> **What is required**
Each time a line of the listing holds "right", copy that line.

> **Entries shown**
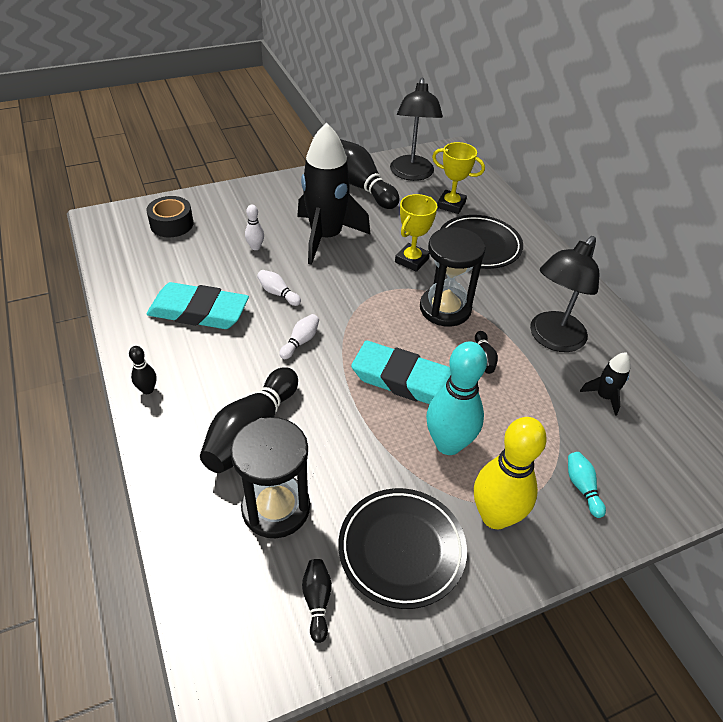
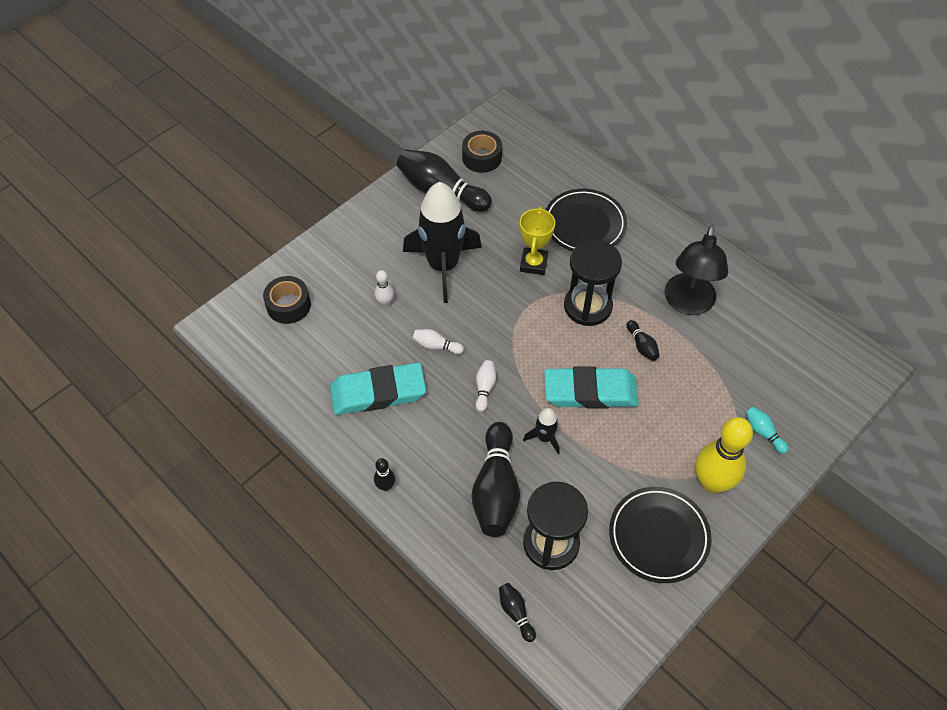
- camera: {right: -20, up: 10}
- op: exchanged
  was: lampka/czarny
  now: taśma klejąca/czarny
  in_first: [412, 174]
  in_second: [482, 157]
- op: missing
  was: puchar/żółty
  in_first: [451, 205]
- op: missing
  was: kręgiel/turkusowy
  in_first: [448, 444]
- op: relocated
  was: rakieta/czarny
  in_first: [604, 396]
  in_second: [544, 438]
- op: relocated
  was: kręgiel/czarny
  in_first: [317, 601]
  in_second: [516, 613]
---
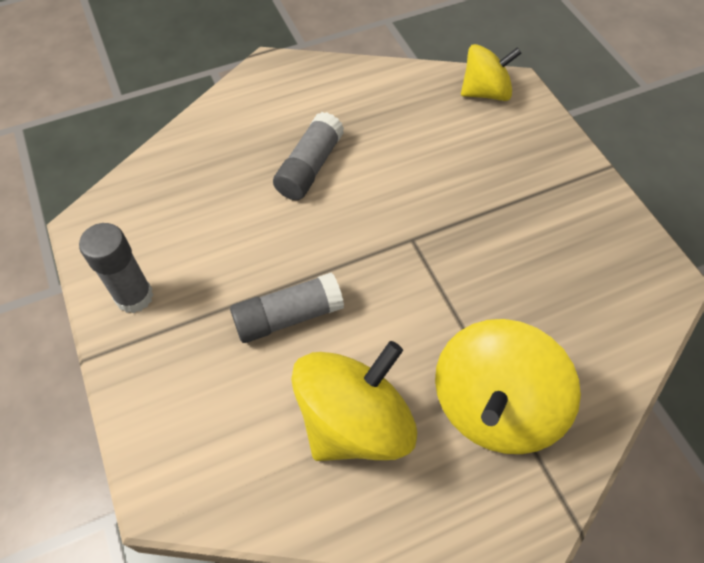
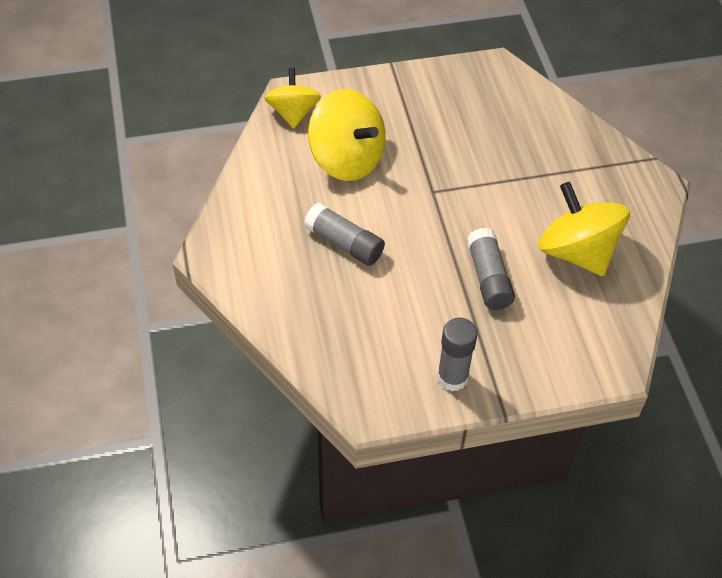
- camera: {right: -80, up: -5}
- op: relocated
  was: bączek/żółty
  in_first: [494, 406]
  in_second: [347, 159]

> **Response area**
- camera: {right: -20, up: 10}
- camera: {right: -80, up: -5}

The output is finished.